**WHAT YOU SHOULD DO:** Only the pictures should be left out; write out all other data exactly.

**DATA TO USE:**
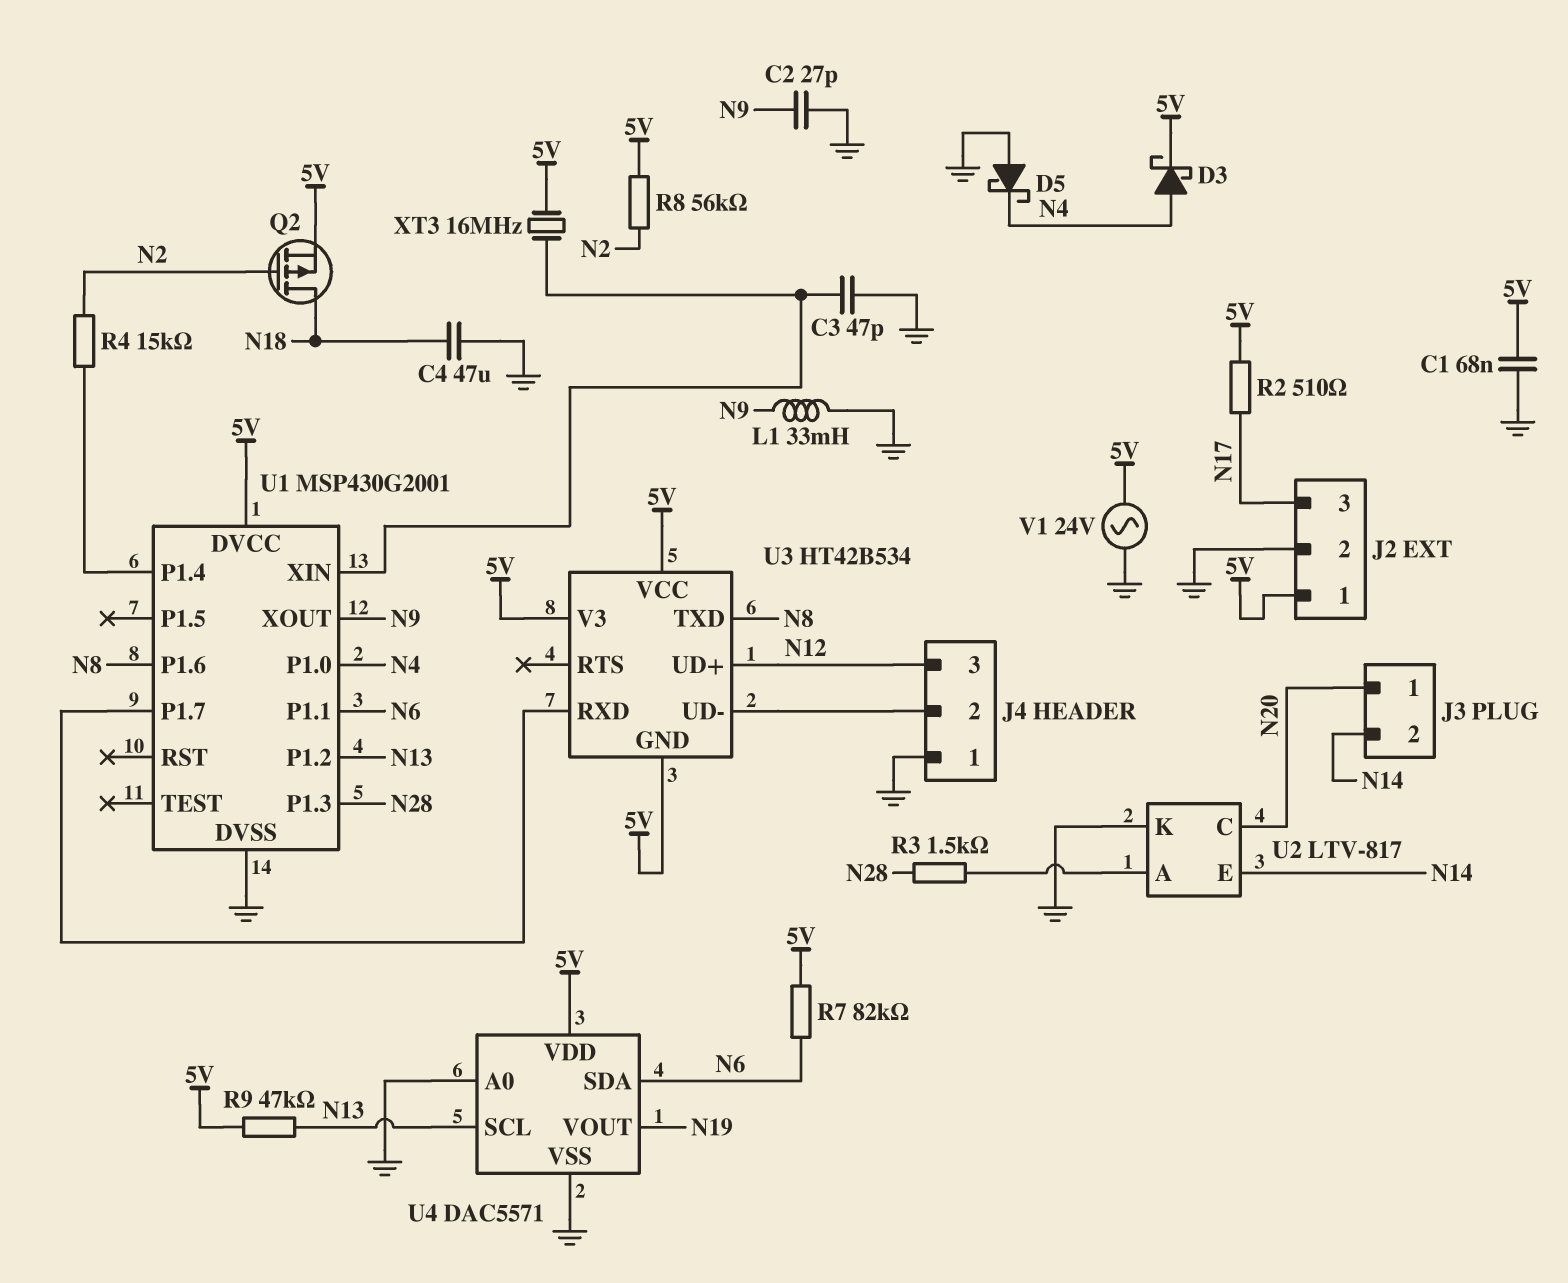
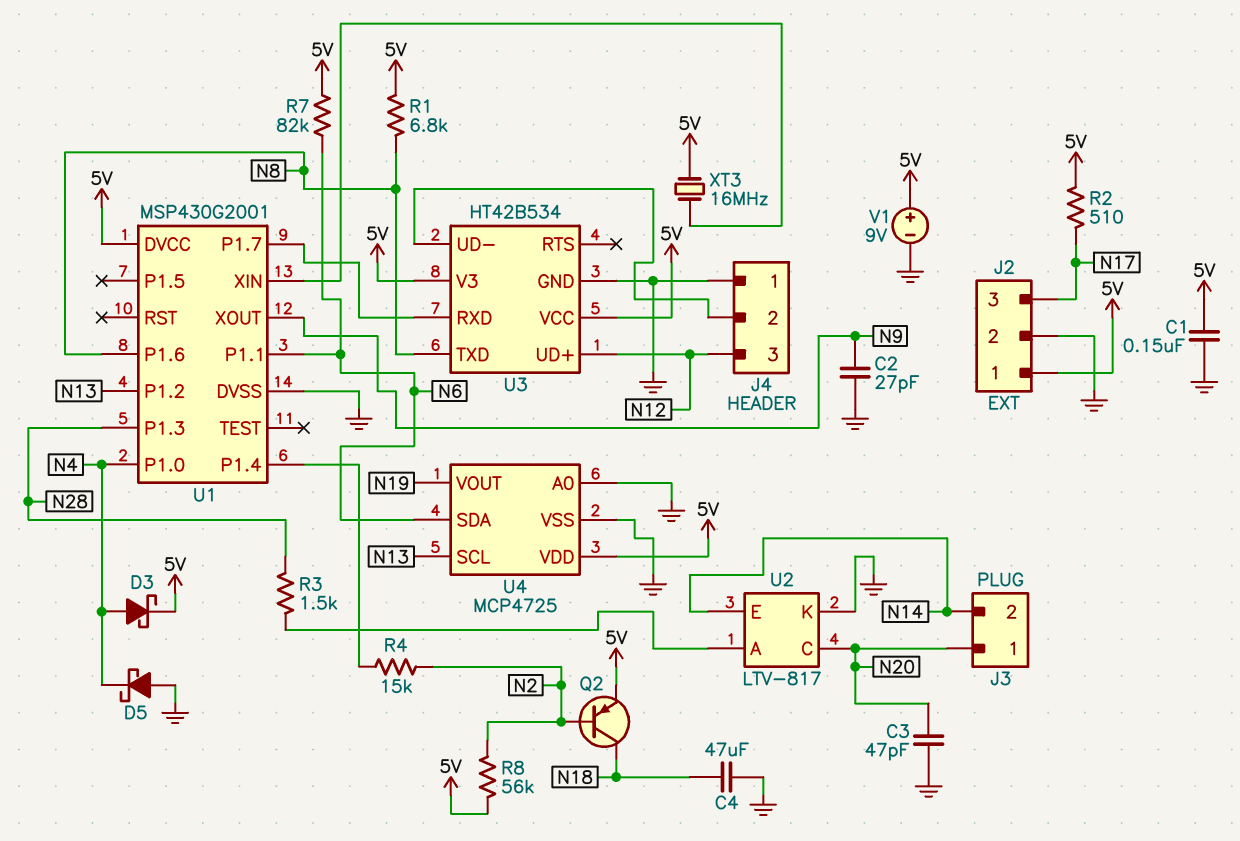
C1: 68nF (5V, GND) -> 150nF (5V, GND)
C3: 47pF (GND, U1/XIN) -> 47pF (GND, N20)
L1: 33mH (GND, N9) -> none
Q2: PMOS (G N2, D N18, S 5V) -> PNP (B N2, C N18, E 5V)
R1: none -> 6.8k (5V, N8)
R9: 47k (5V, N13) -> none
U3 pin GND: 5V -> GND
U4: DAC5571 -> MCP4725
V1: AC 24V (5V, GND) -> 9V (plus 5V, minus GND)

**TASK OUTPUT:**
C1: 68nF (5V, GND) -> 150nF (5V, GND)
C3: 47pF (GND, U1/XIN) -> 47pF (GND, N20)
L1: 33mH (GND, N9) -> none
Q2: PMOS (G N2, D N18, S 5V) -> PNP (B N2, C N18, E 5V)
R1: none -> 6.8k (5V, N8)
R9: 47k (5V, N13) -> none
U3 pin GND: 5V -> GND
U4: DAC5571 -> MCP4725
V1: AC 24V (5V, GND) -> 9V (plus 5V, minus GND)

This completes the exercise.